Segment Start: Supplied material

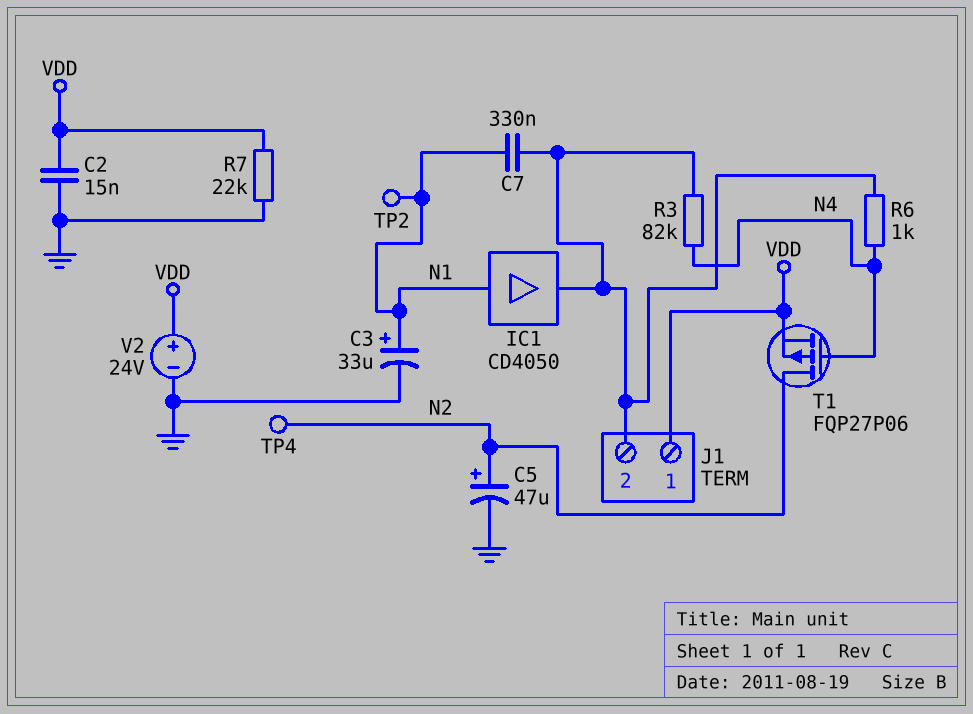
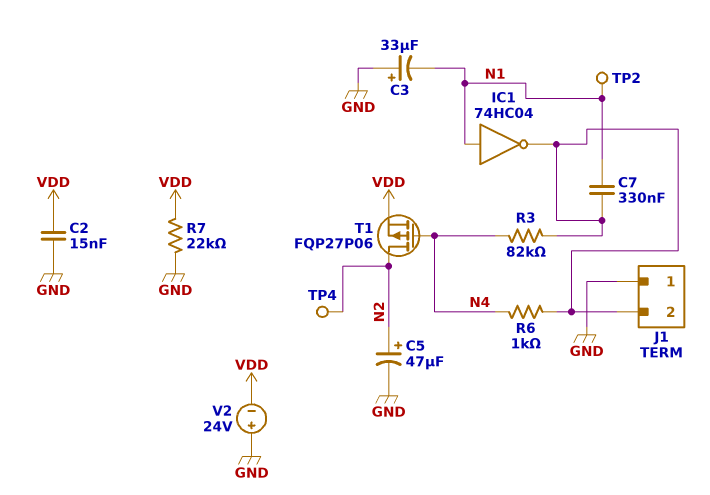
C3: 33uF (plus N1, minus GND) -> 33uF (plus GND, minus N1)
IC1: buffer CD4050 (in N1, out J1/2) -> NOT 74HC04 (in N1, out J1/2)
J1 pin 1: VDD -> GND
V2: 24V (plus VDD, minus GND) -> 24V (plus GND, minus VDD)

Segment End: Supplied material
Segment Start: Supplied material

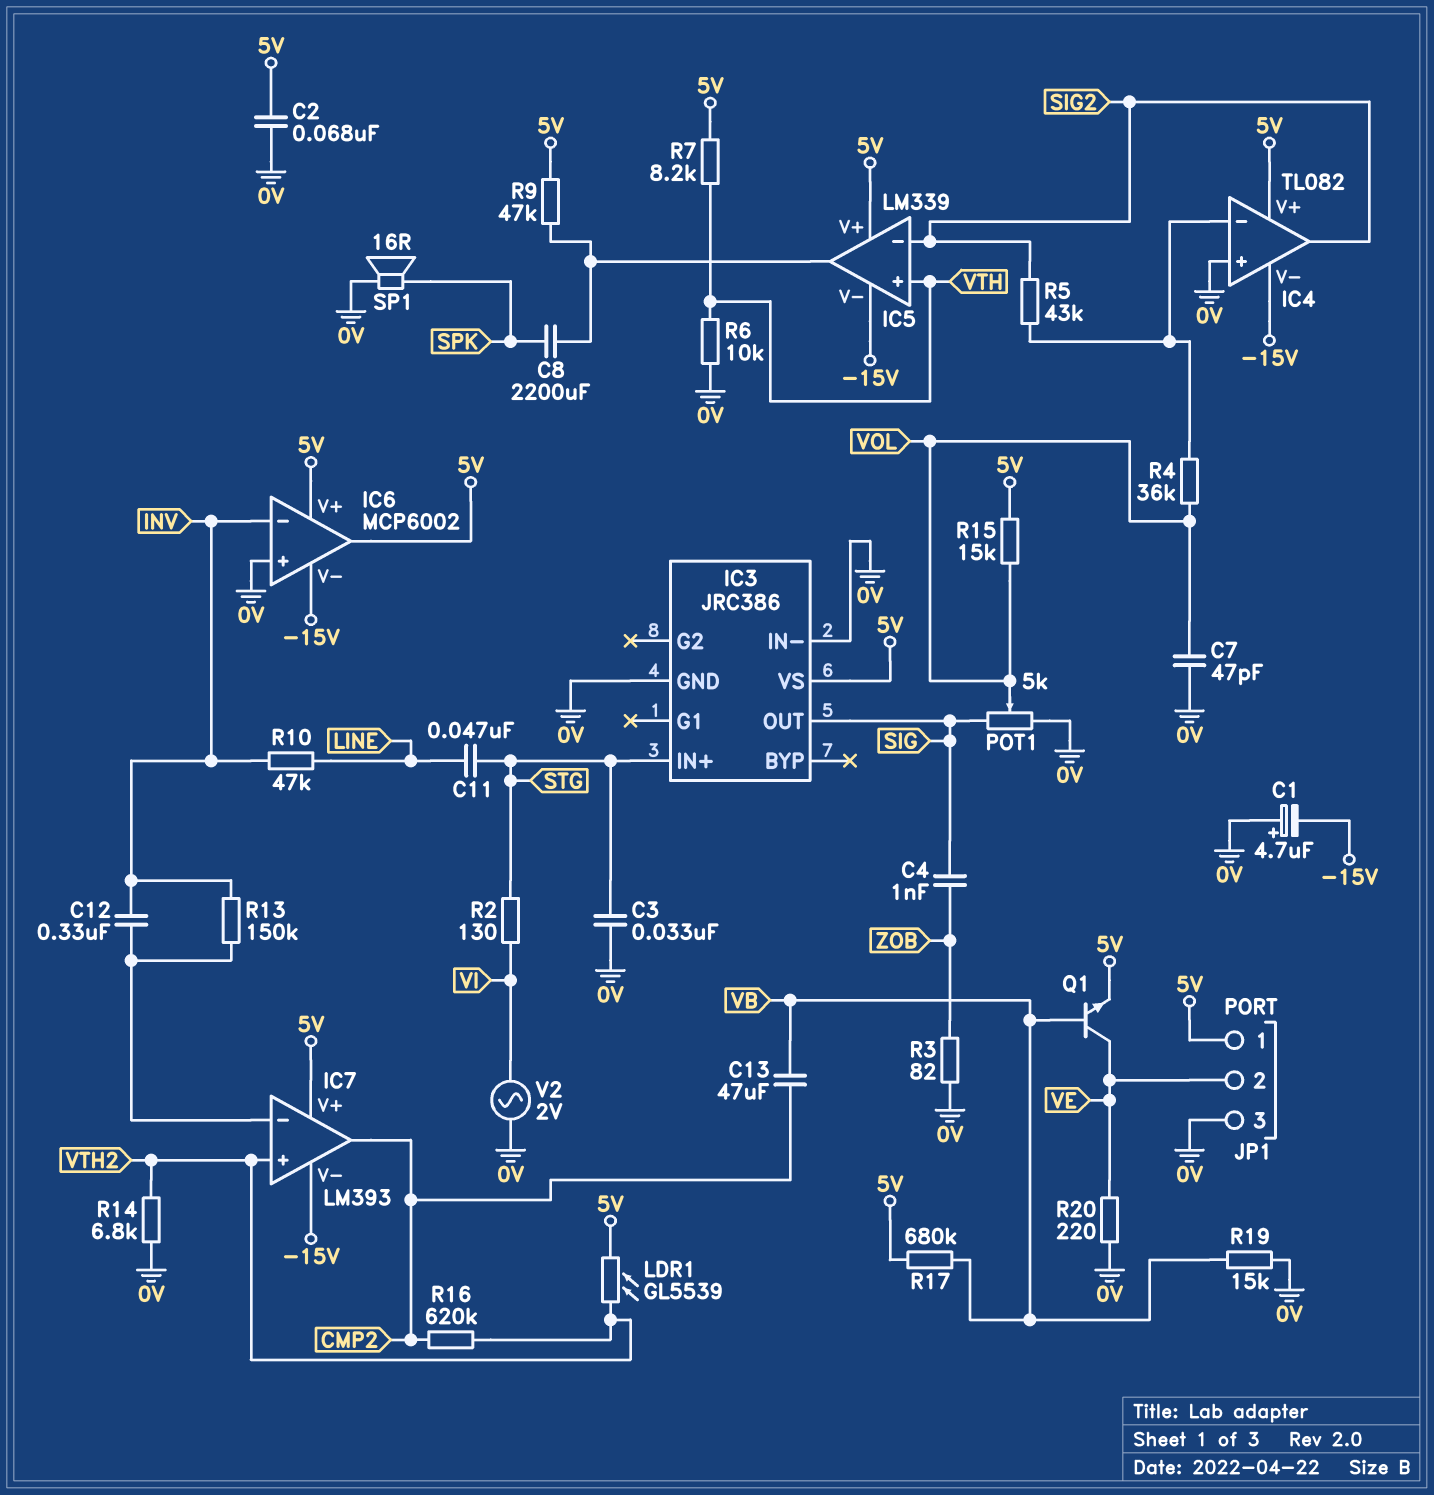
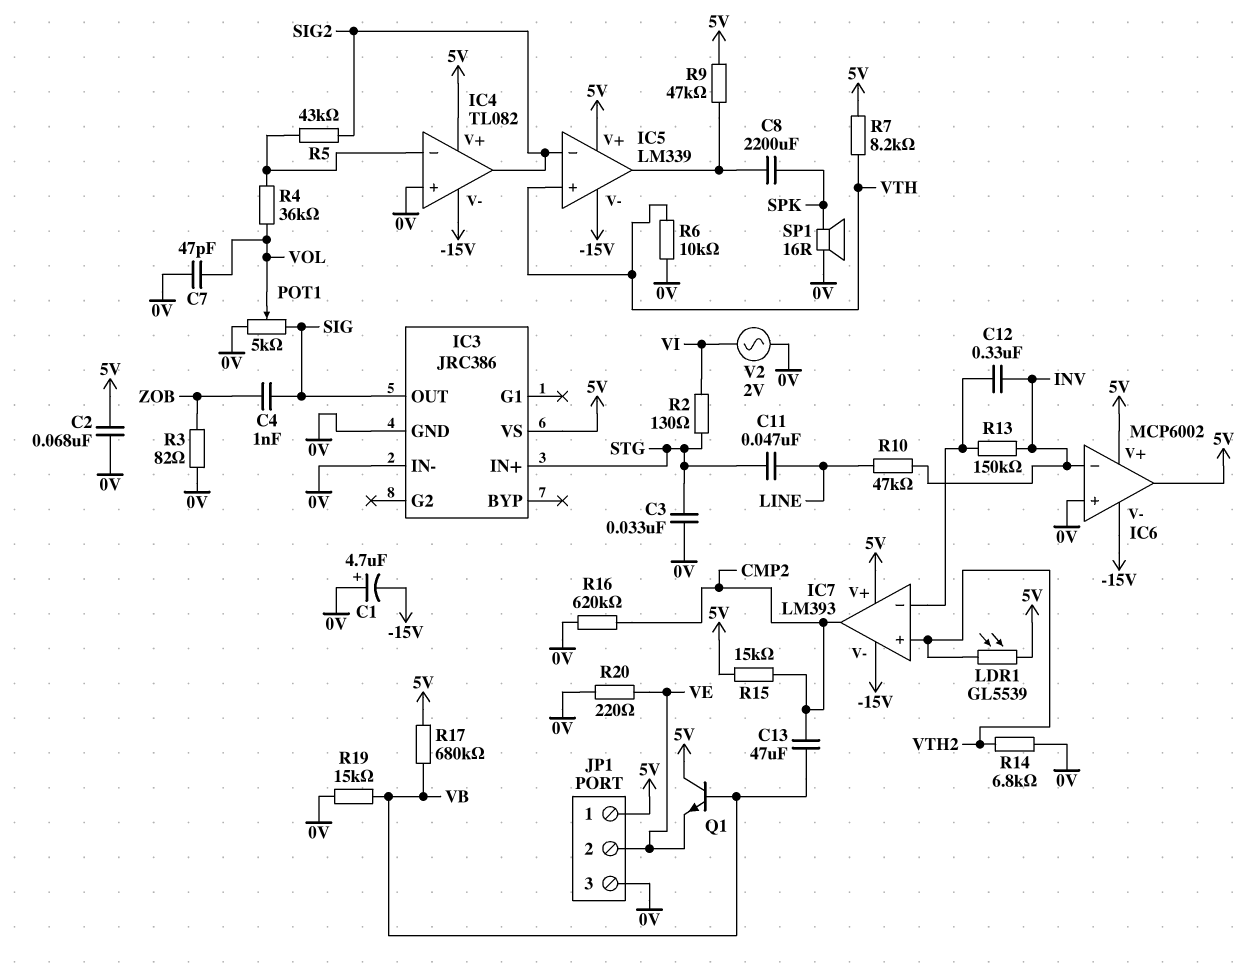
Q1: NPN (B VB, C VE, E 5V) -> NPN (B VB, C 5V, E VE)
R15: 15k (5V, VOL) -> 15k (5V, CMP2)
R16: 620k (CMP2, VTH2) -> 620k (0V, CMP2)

Segment End: Supplied material

Instructions to follow: In the entries, find every line holding "minus" and copy it.

Response:
C3: 33uF (plus N1, minus GND) -> 33uF (plus GND, minus N1)
V2: 24V (plus VDD, minus GND) -> 24V (plus GND, minus VDD)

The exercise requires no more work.